Each line that contains the word "none" is to be copied from the records below.

> **Dataset items**
=-=-=
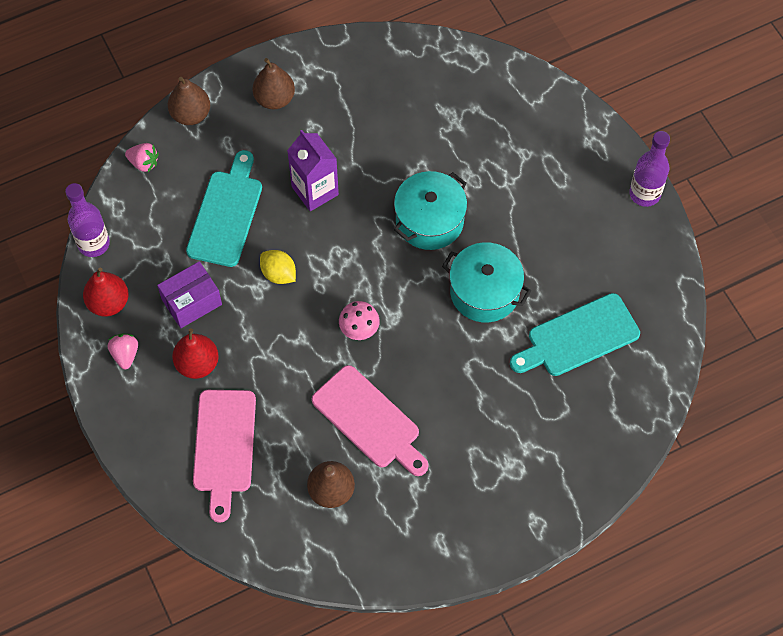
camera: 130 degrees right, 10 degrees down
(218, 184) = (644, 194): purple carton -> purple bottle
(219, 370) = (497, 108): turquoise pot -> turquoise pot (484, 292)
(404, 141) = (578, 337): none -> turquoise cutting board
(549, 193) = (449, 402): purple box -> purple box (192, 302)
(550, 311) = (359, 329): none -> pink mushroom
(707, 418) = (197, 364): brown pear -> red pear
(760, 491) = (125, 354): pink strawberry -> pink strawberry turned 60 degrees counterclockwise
=-=-=
> **Answer to this problem**
(404, 141) = (578, 337): none -> turquoise cutting board
(550, 311) = (359, 329): none -> pink mushroom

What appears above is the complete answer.